A word-for-word copy of the entries is the goal; leave out the pictures.
------
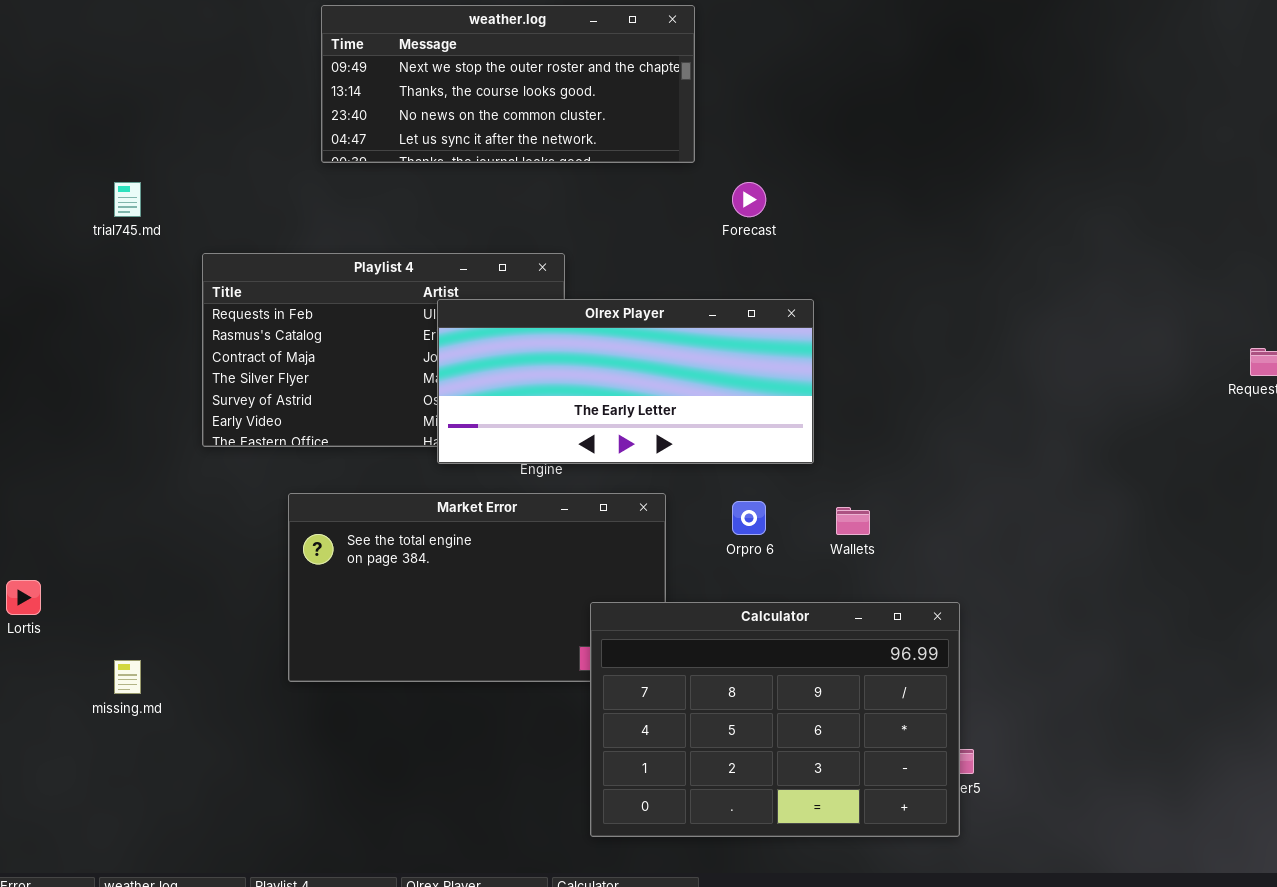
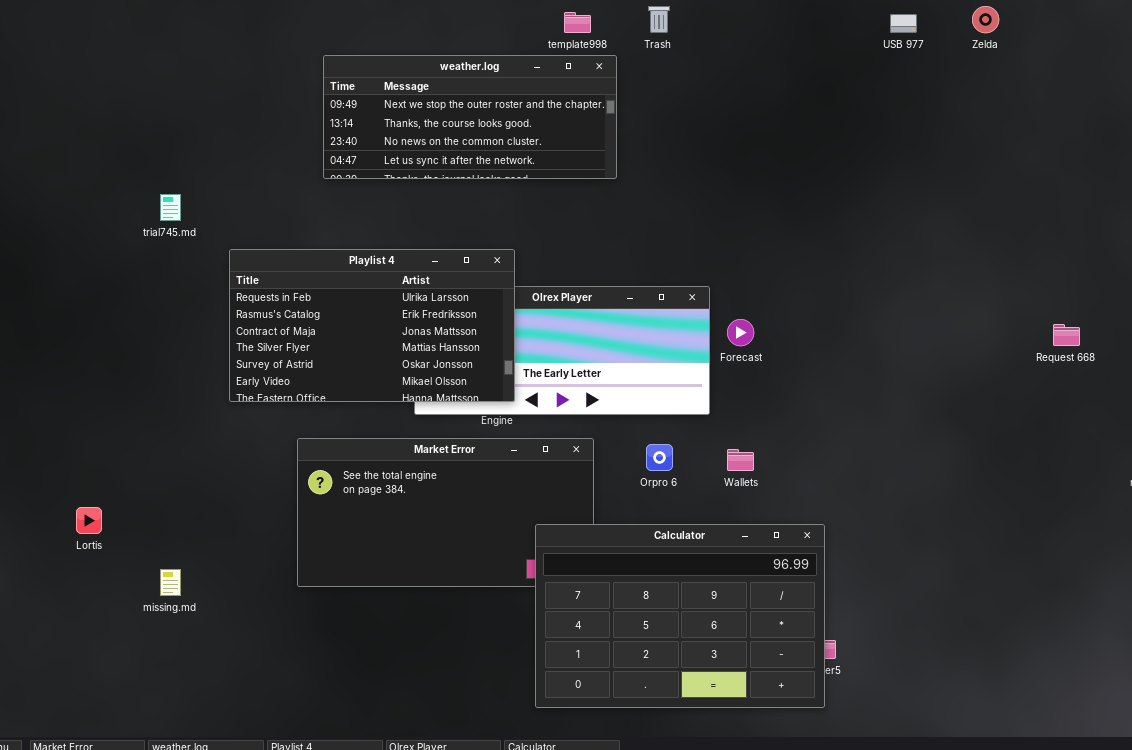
Forecast: [732,182,766,217] -> [727,319,754,346], moved
Playlist 4: [202,253,565,447] -> [229,249,515,402], raised

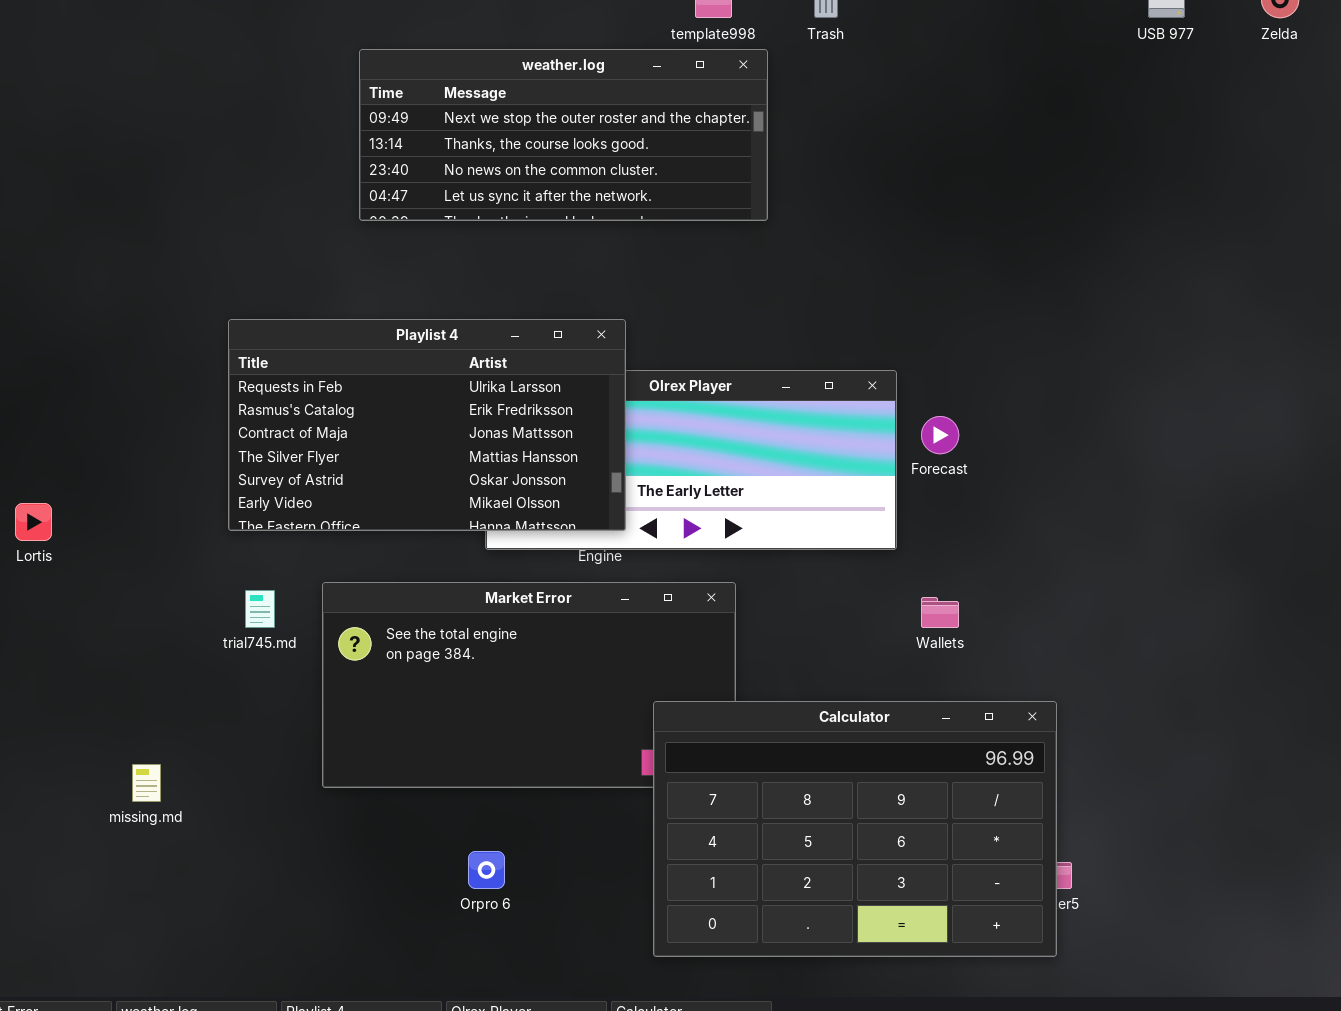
trial745.md: [160,194,181,221] -> [245,590,275,628], moved
Orpro 6: [646,444,673,471] -> [468,851,505,889], moved
Lortis: [76,507,102,534] -> [15,503,52,541], moved

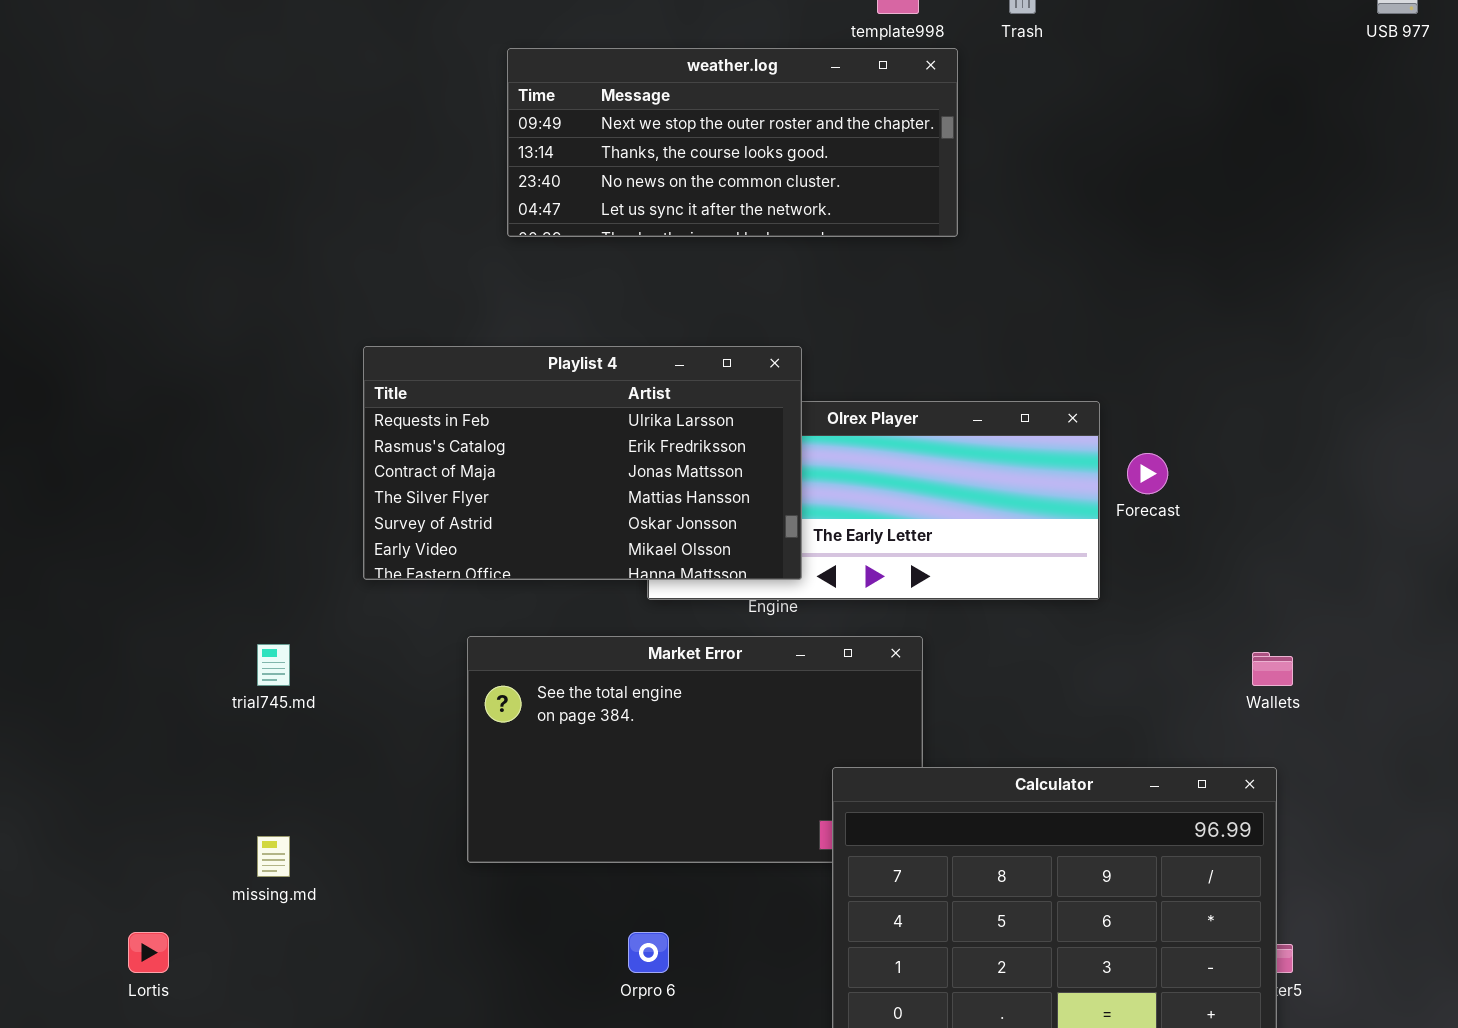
Lortis: [15,503,52,541] -> [128,932,169,973], moved
trial745.md: [245,590,275,628] -> [257,644,290,686], moved
Wallets: [921,597,959,628] -> [1252,652,1293,686], moved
------
■ **TASK SOLUTION**
Forecast: [732,182,766,217] -> [727,319,754,346], moved
Playlist 4: [202,253,565,447] -> [229,249,515,402], raised

trial745.md: [160,194,181,221] -> [245,590,275,628], moved
Orpro 6: [646,444,673,471] -> [468,851,505,889], moved
Lortis: [76,507,102,534] -> [15,503,52,541], moved

Lortis: [15,503,52,541] -> [128,932,169,973], moved
trial745.md: [245,590,275,628] -> [257,644,290,686], moved
Wallets: [921,597,959,628] -> [1252,652,1293,686], moved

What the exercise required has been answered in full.